■ Task description: Say how many lines of the data contain "black", and nothing more.

■ Dataset extract:

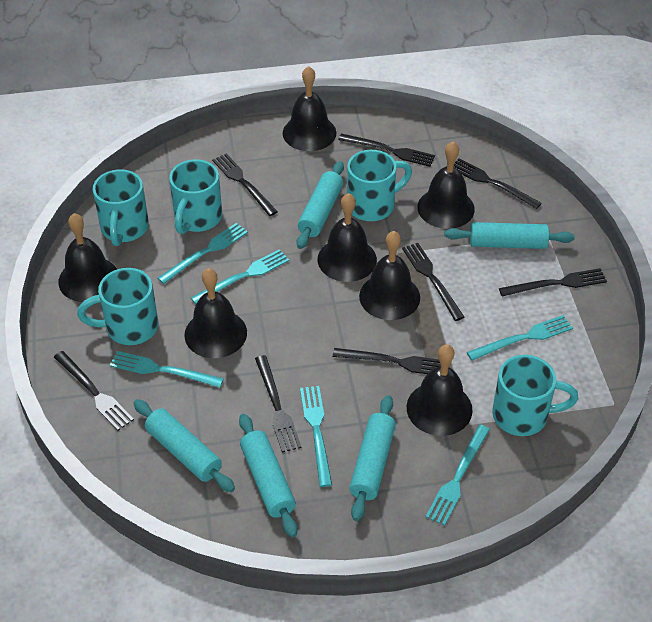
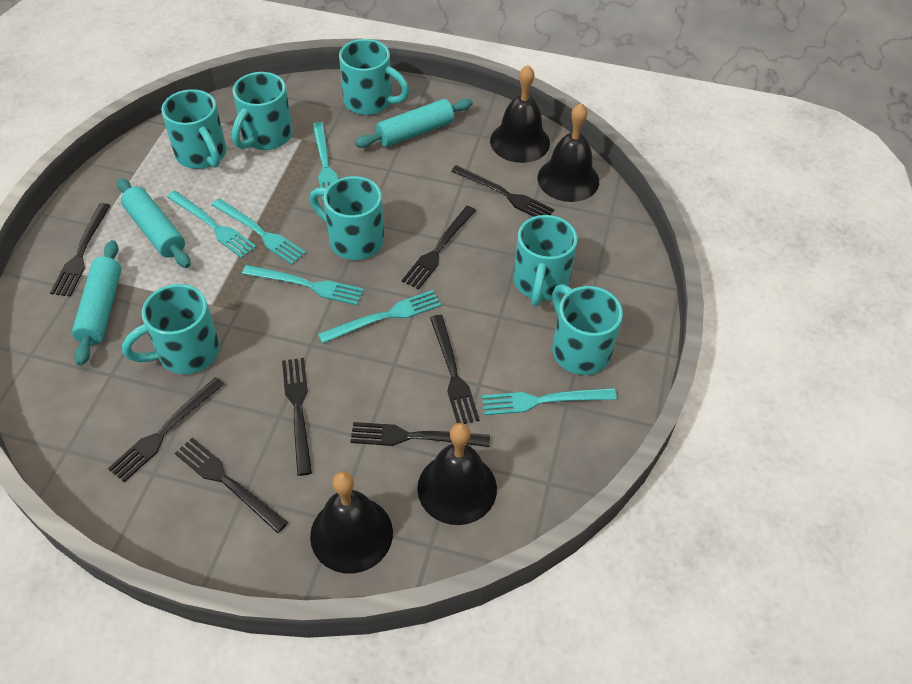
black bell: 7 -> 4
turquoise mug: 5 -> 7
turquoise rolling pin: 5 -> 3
* * *
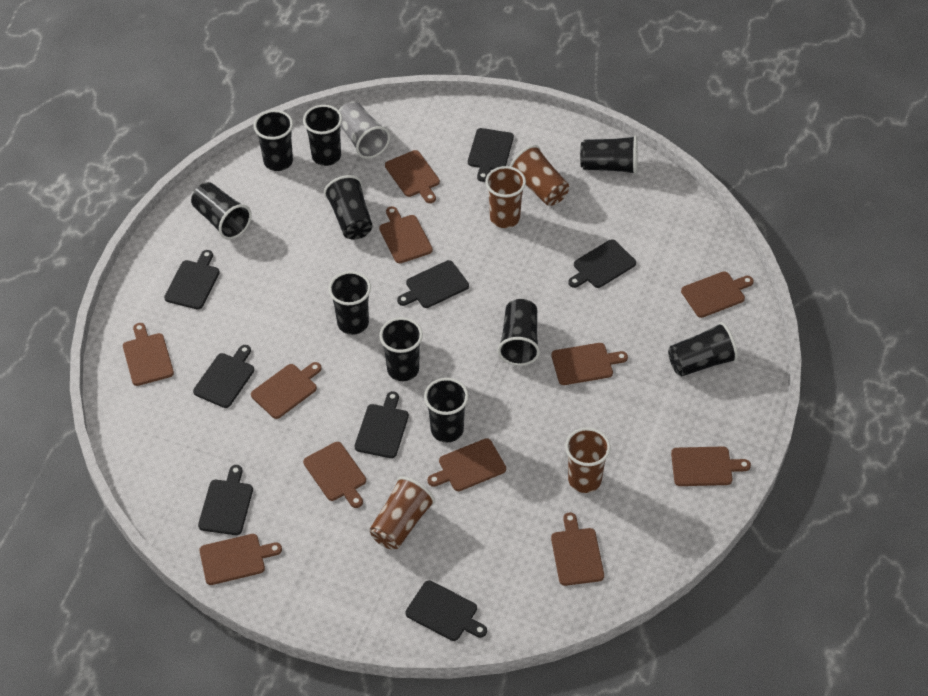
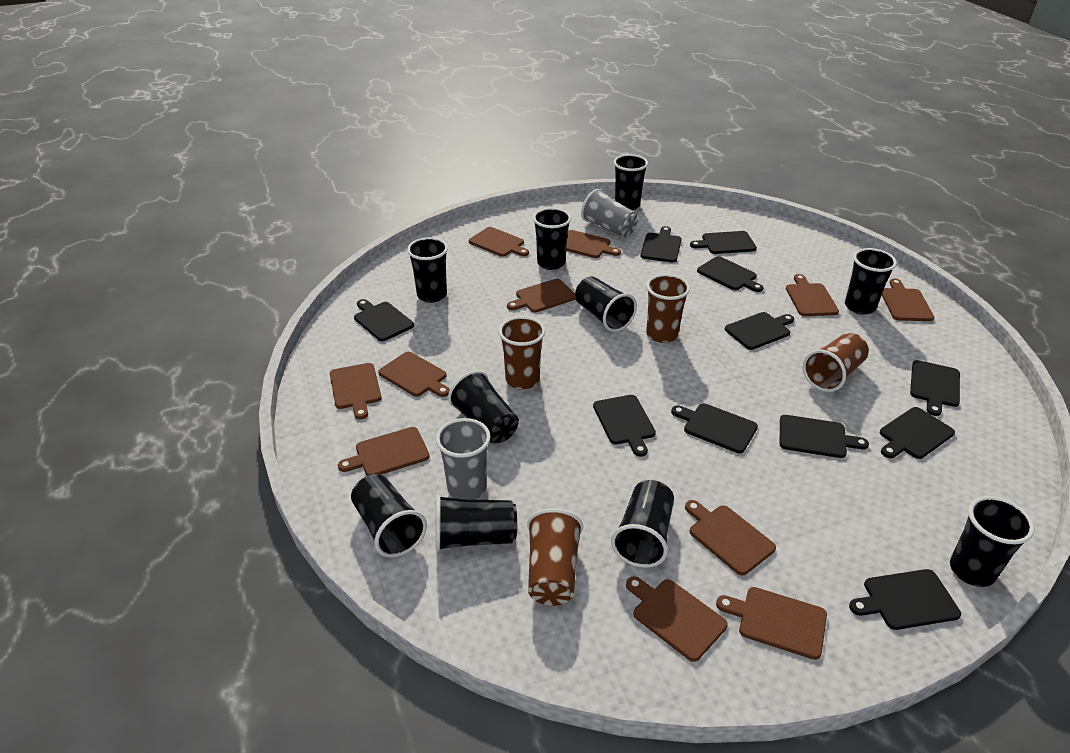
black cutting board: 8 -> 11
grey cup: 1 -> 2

■ Task result: 2